→ EXERCISE DIRECTIONS: Every line of the records that holds the word "scissors" should be copied.

→ DATA:

——————

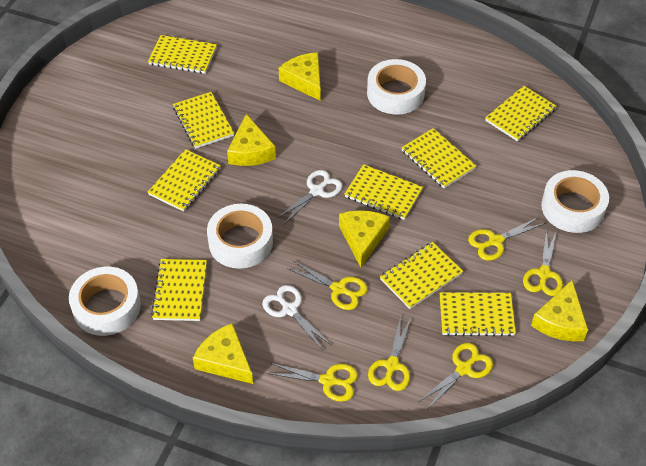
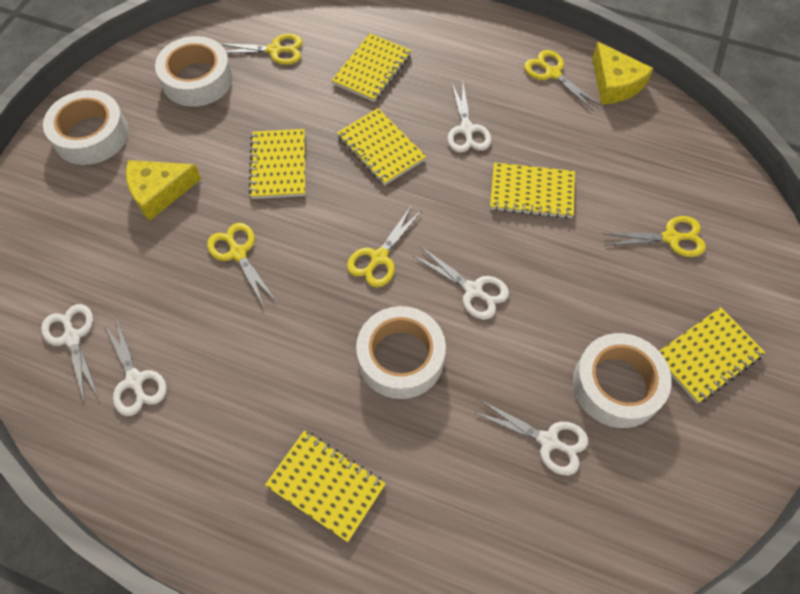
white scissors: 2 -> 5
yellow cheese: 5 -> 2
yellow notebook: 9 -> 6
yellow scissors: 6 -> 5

——————

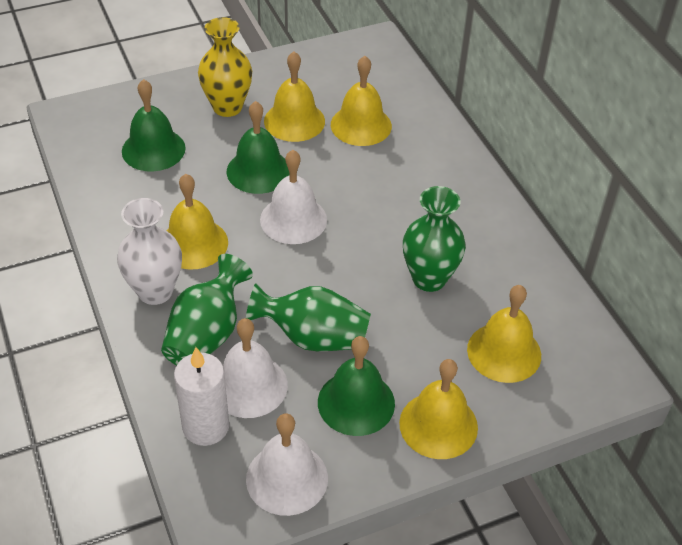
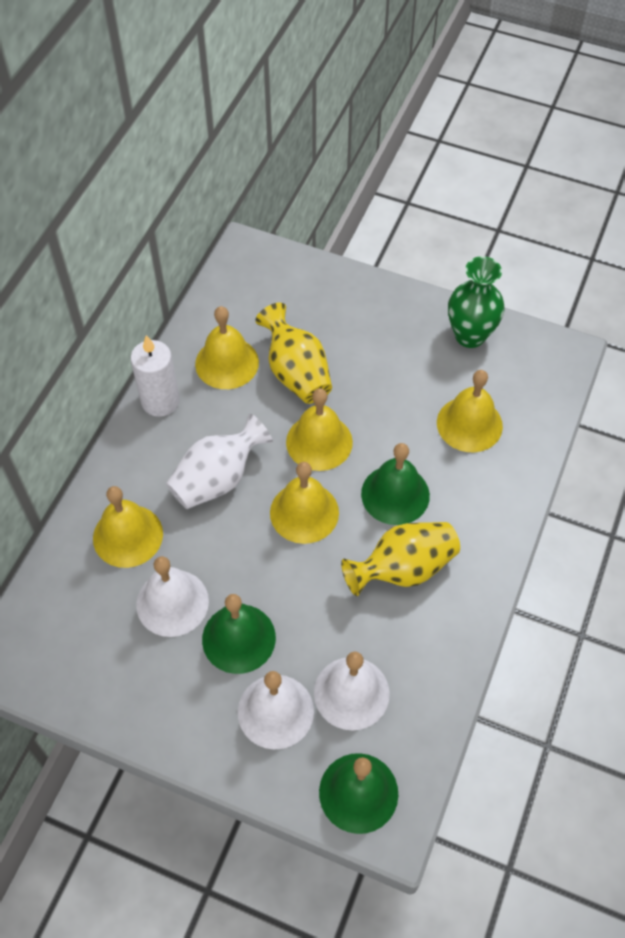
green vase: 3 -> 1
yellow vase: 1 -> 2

——————

→ EXERCISE RESPONSE:
white scissors: 2 -> 5
yellow scissors: 6 -> 5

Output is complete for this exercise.